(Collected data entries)
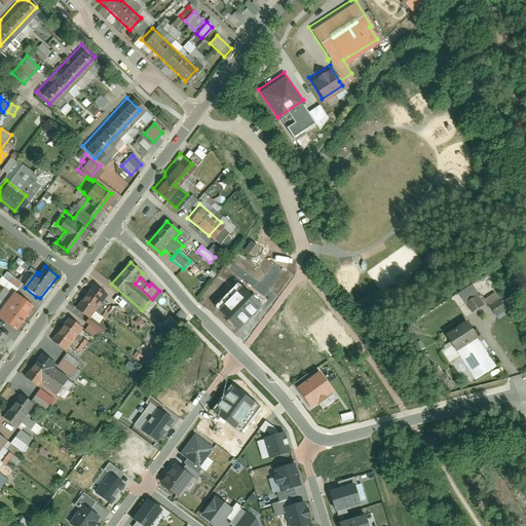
[(90,278),(72,303),(85,312),(104,288),(90,278)]
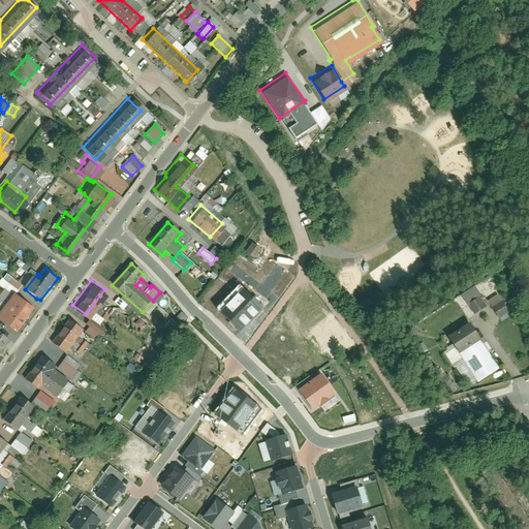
[(216,309),(240,332),(262,309),(240,286),(216,309)]
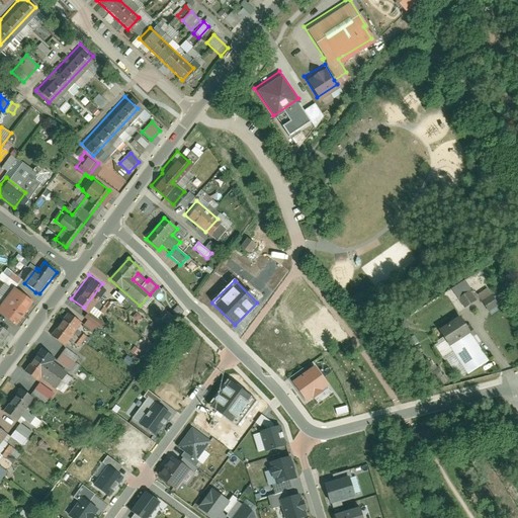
[(0,309),(0,315),(15,327),(33,303),(15,288),(0,309)]
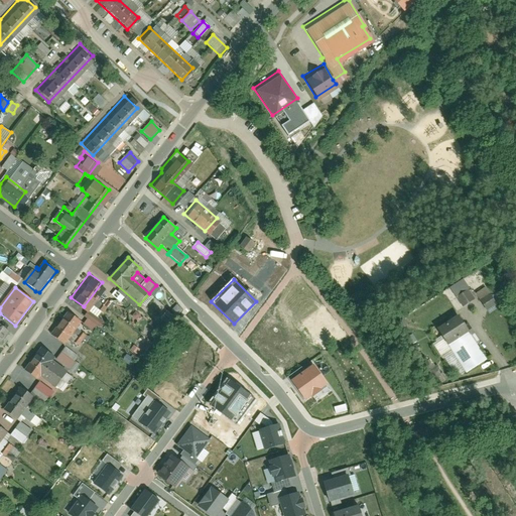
[(475,294),(489,314),(499,307),(485,287),(475,294)]
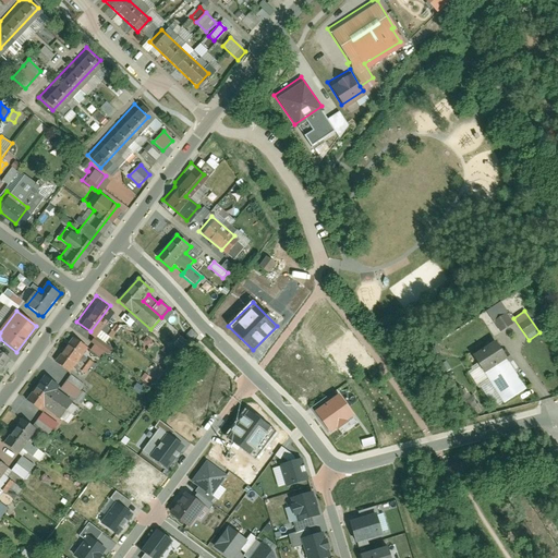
[(506,312),(493,322),(500,332),(513,323),(506,312)]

_Required work_
Pictures are not part of the copy. Extract exactly the lines from the line containing "[(0,309),(0,315),(15,327),(33,303),(15,288),(0,309)]" through the final line of the entries above, both included.

_Answer box_
[(0,309),(0,315),(15,327),(33,303),(15,288),(0,309)]
[(475,294),(489,314),(499,307),(485,287),(475,294)]
[(506,312),(493,322),(500,332),(513,323),(506,312)]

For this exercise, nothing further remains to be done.